Scene change data:
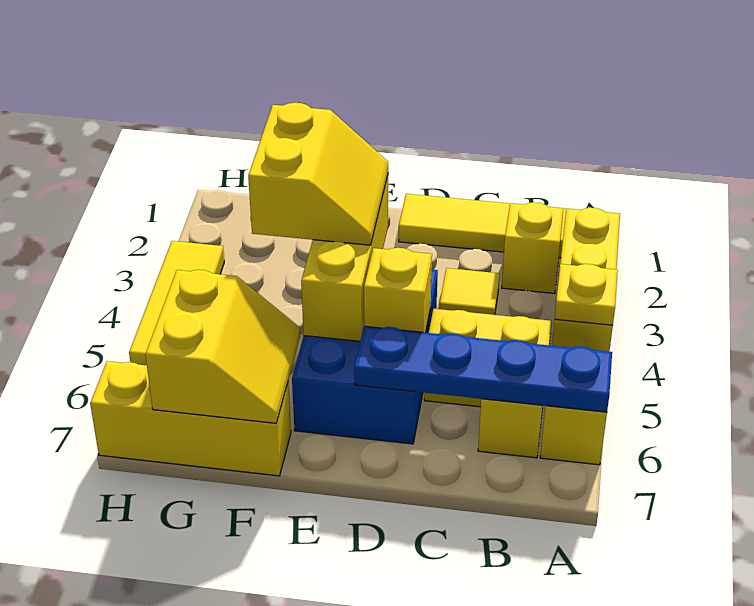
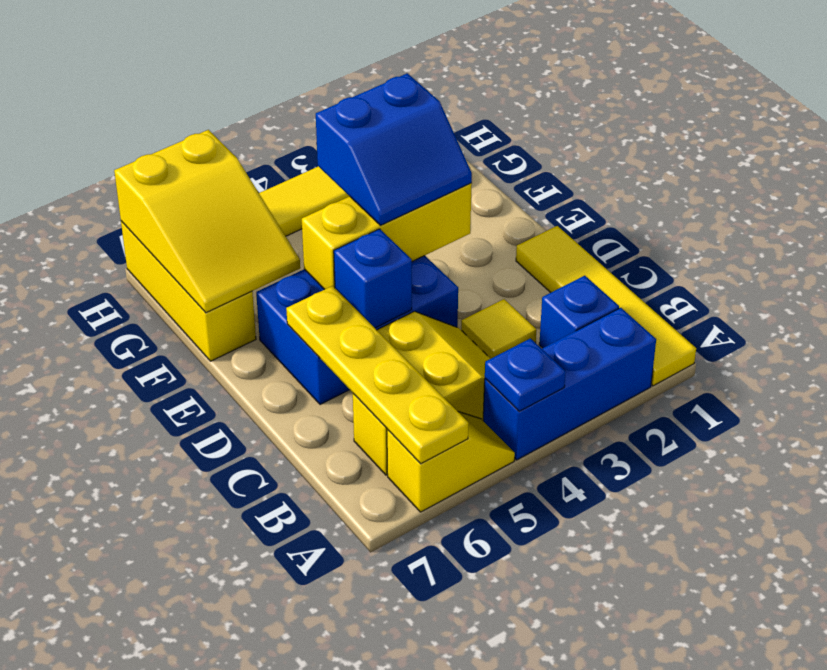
yellow 1x3 brick [552,208,620,352] -> blue 1x3 brick [483,308,656,460]
yellow 1x1 plate [555,264,618,326] -> blue 1x1 plate [485,338,566,411]
blue 1x4 plate [354,326,612,412] -> yellow 1x4 plate [286,286,469,464]
yellow 1x1 brick [502,202,563,293] -> blue 1x1 brick [539,276,619,348]
yellow 1x1 brick [364,248,432,333] -> blue 1x1 brick [334,229,412,328]
yellow 2x2 slope [248,103,388,245] -> blue 2x2 slope [316,73,472,225]
yellow 2x2 slope [145,270,300,423] -> yellow 2x3 slope [114,130,300,313]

__WORK REQUIRED__
Each line that includes the string "plate" should be copied from the data.

__TASK ANSWER__
yellow 1x1 plate [555,264,618,326] -> blue 1x1 plate [485,338,566,411]
blue 1x4 plate [354,326,612,412] -> yellow 1x4 plate [286,286,469,464]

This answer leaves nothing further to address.